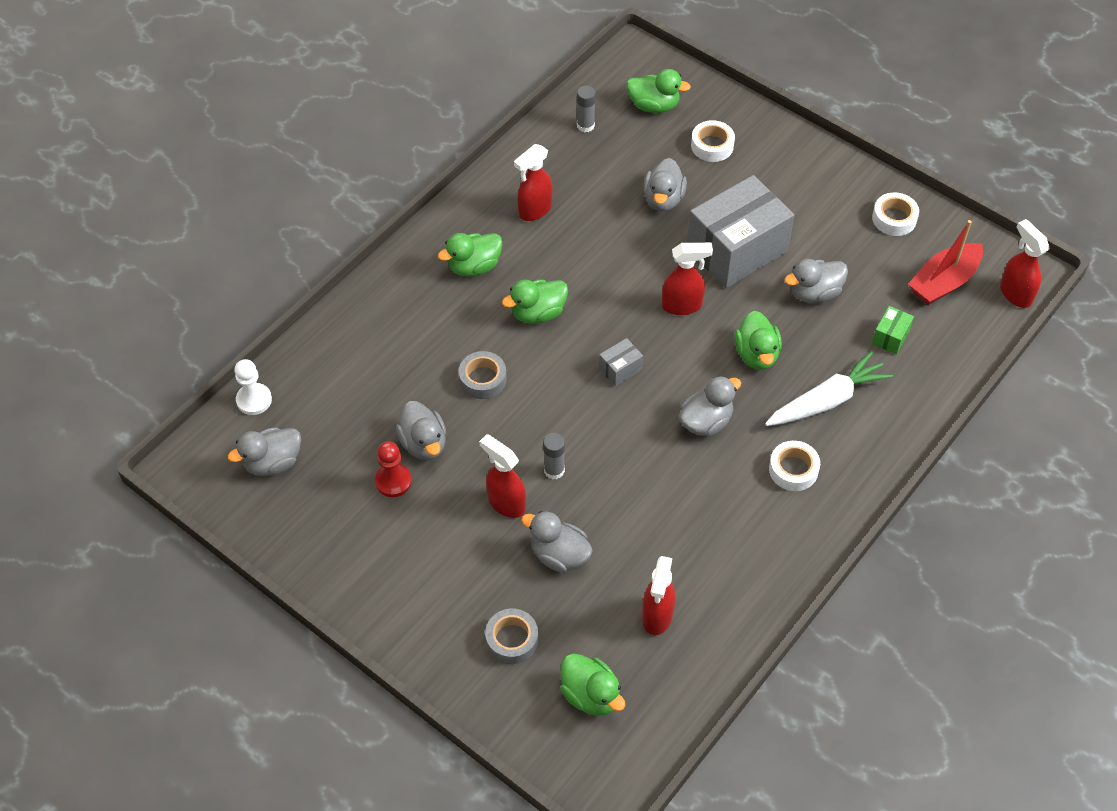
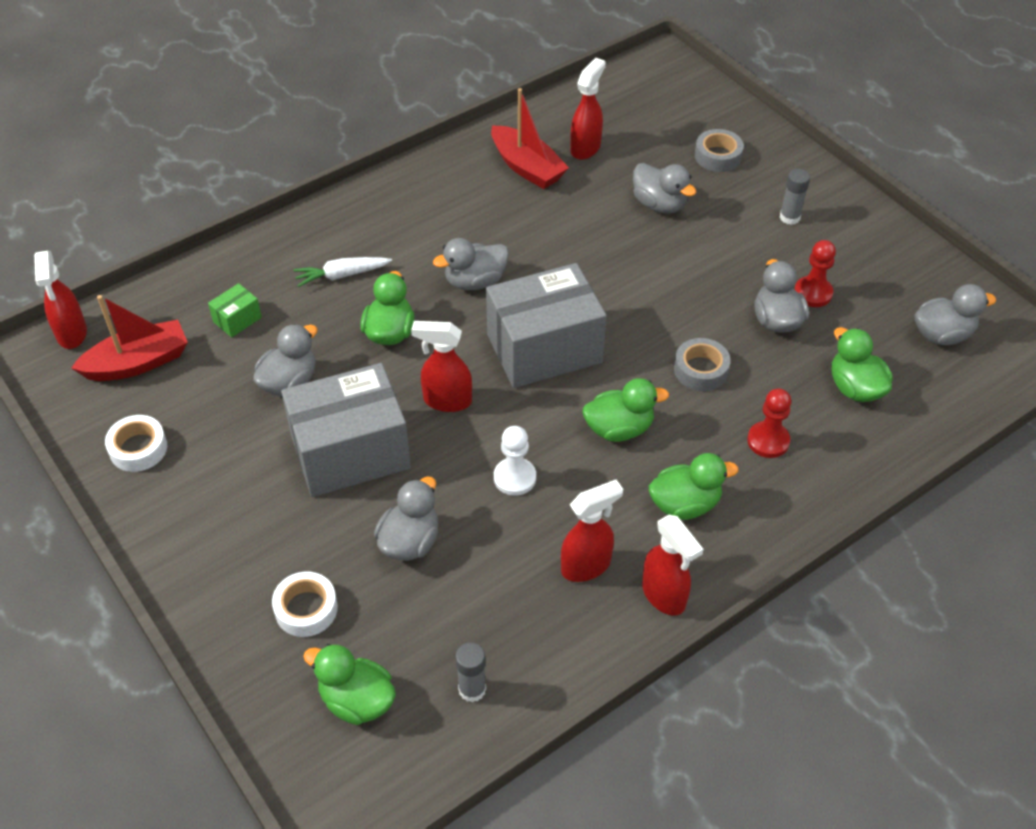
camera: 165 degrees left, 5 degrees down
white pawn [234,359,272,415] -> white pawn moved to [494,426,536,496]
red spray bottle [479,434,526,518] -> red spray bottle moved to [642,515,704,616]
grey glue stick [543,433,565,479] -> grey glue stick moved to [779,169,810,225]
green duck [560,654,625,716] -> green duck moved to [832,327,893,402]
grey box [599,338,643,386] -> grey box [486,263,607,388], size x2.45
white carrot [765,351,893,426] -> white carrot [293,257,392,287], size x0.64
white tape [769,441,820,491] -> none
grey duck [784,259,848,303] -> grey duck turned 45 degrees counterclockwise [253,324,317,396]
none -> red boat [491,88,569,189]
none -> red pawn [747,388,791,458]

____________________

**Task goal**
Search the listing for the word "pawn". Copy every line in which it occurs.

**Written response**
white pawn [234,359,272,415] -> white pawn moved to [494,426,536,496]
none -> red pawn [747,388,791,458]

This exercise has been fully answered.